What is being asked
Your task is to restate word for word the lines in the material below, from the one with "RELAY pin IN1: GP21 -> GP18" up to and including the one with "RELAY: SSR-2CH -> 12V-2CH". Do not carry over the pictures.
========================================================================
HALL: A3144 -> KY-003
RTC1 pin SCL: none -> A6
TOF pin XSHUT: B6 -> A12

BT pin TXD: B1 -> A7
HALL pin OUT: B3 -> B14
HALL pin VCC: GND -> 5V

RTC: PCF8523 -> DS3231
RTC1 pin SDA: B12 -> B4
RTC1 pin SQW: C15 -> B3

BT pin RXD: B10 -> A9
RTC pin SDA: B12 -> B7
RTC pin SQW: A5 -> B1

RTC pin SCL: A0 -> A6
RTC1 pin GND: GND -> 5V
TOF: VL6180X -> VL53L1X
========================================================================
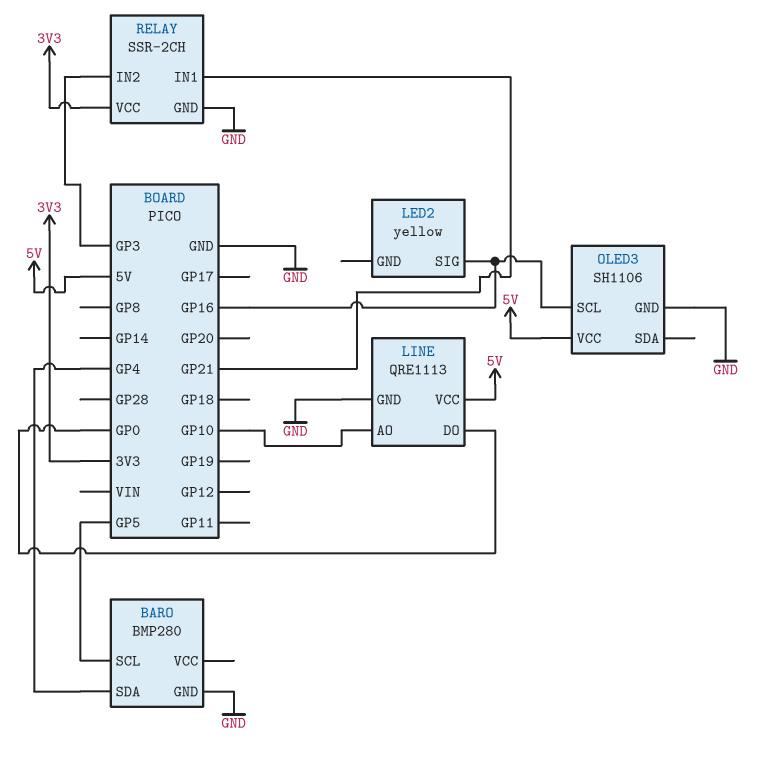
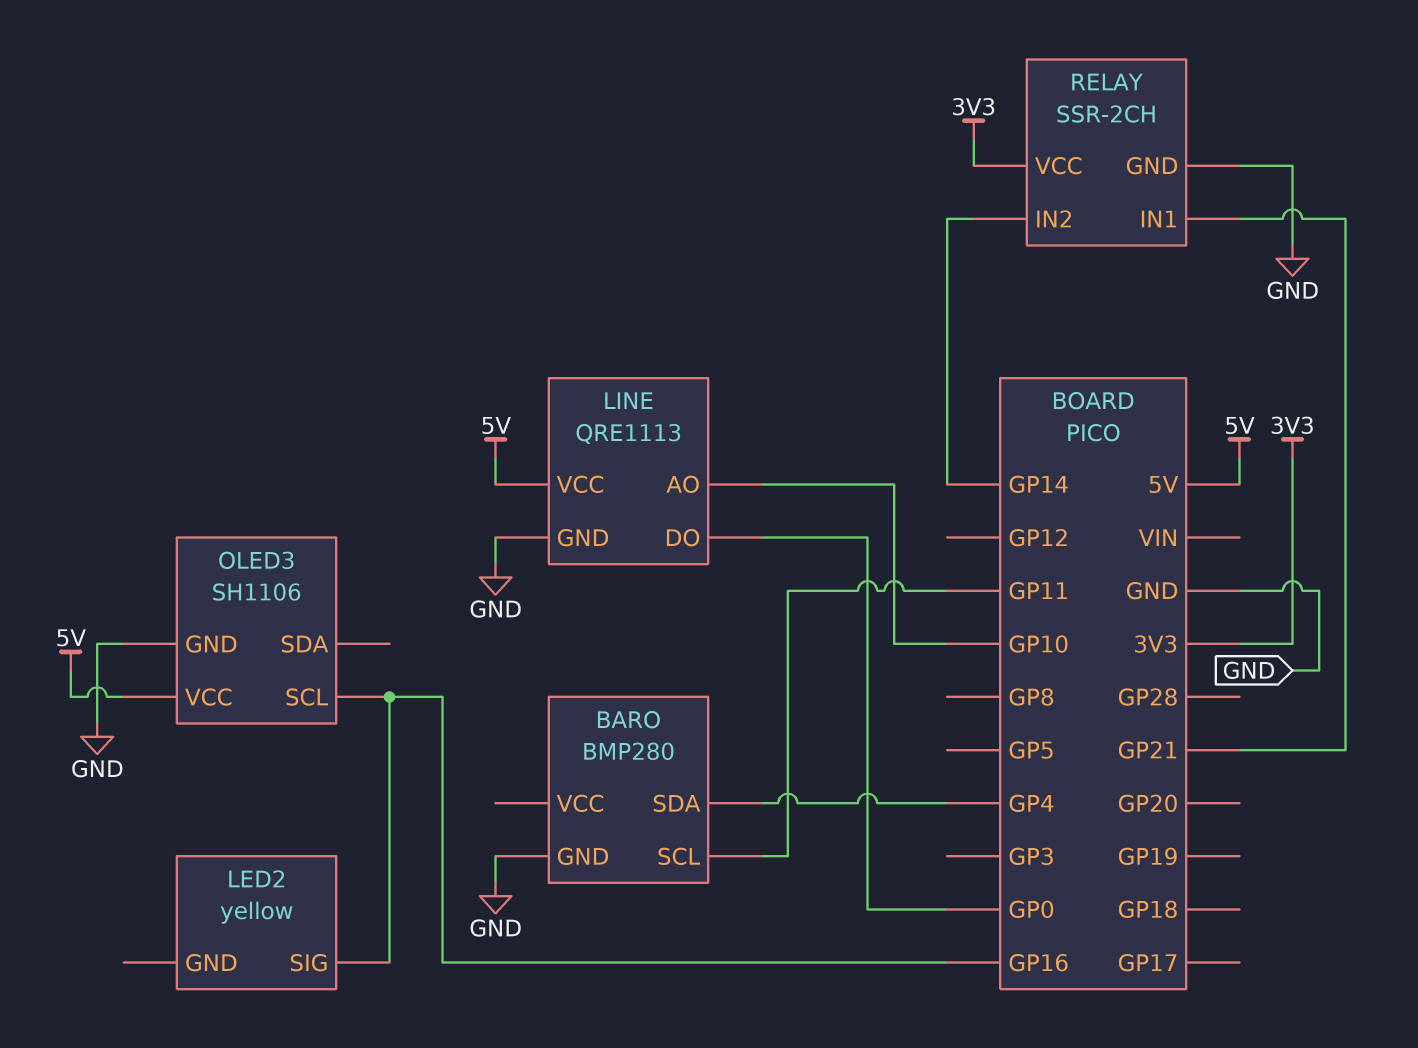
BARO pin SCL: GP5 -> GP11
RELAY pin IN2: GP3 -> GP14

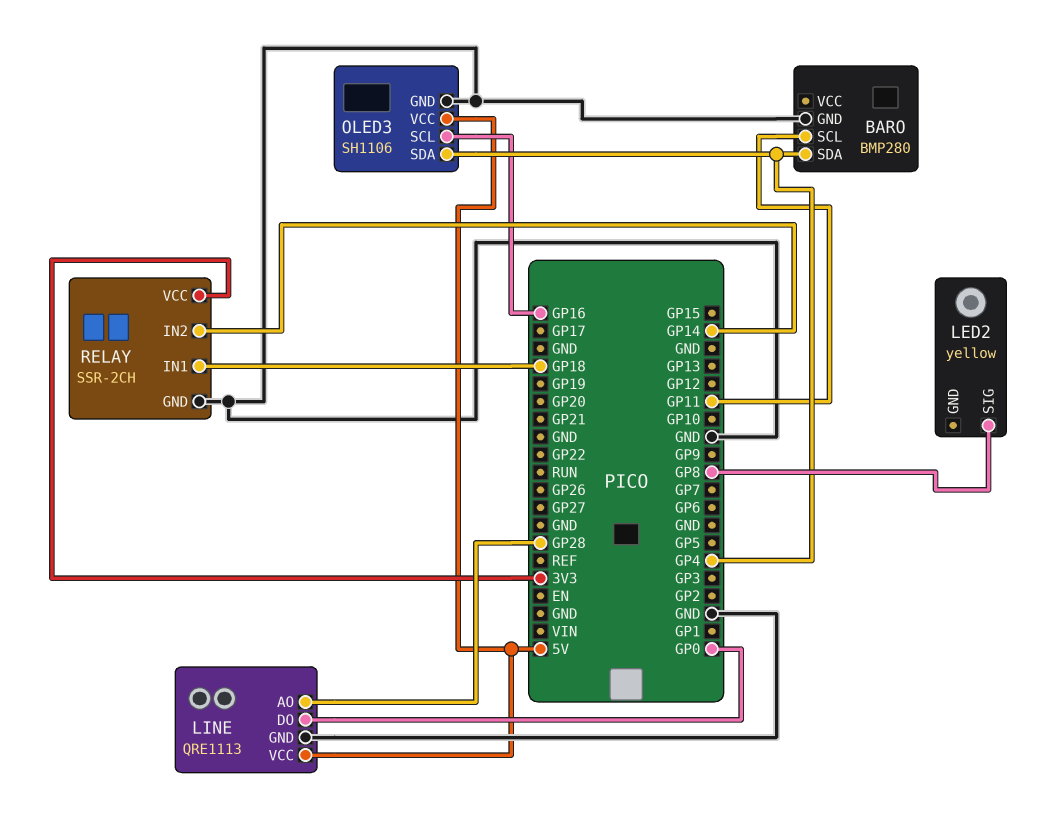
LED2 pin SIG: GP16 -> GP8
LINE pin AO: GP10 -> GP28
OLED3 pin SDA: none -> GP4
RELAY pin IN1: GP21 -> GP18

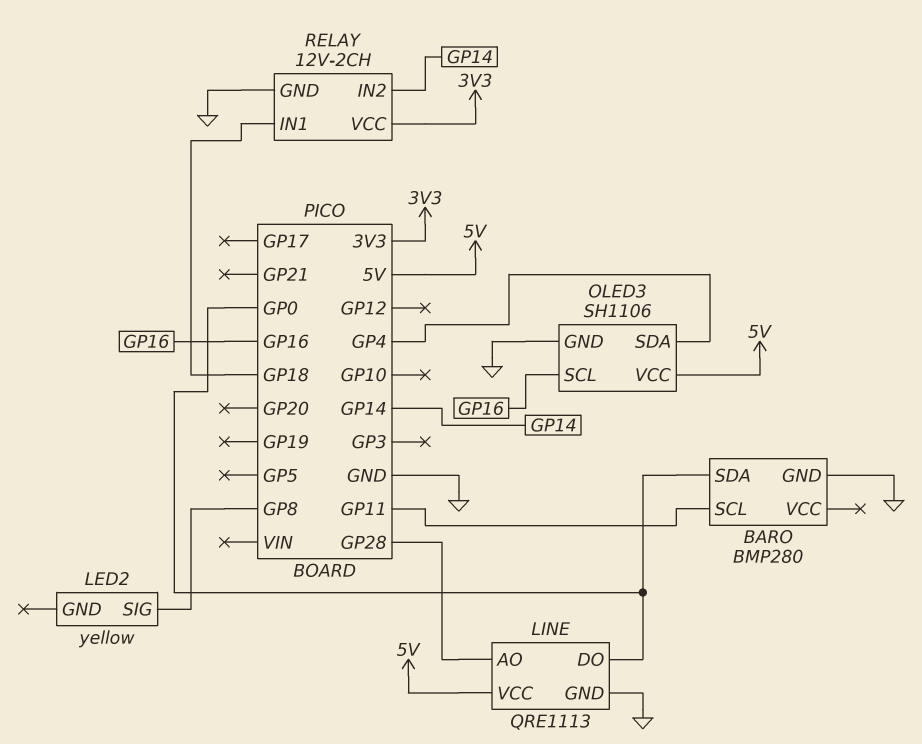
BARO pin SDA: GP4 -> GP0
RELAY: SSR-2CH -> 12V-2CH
========================================================================
Result below
RELAY pin IN1: GP21 -> GP18

BARO pin SDA: GP4 -> GP0
RELAY: SSR-2CH -> 12V-2CH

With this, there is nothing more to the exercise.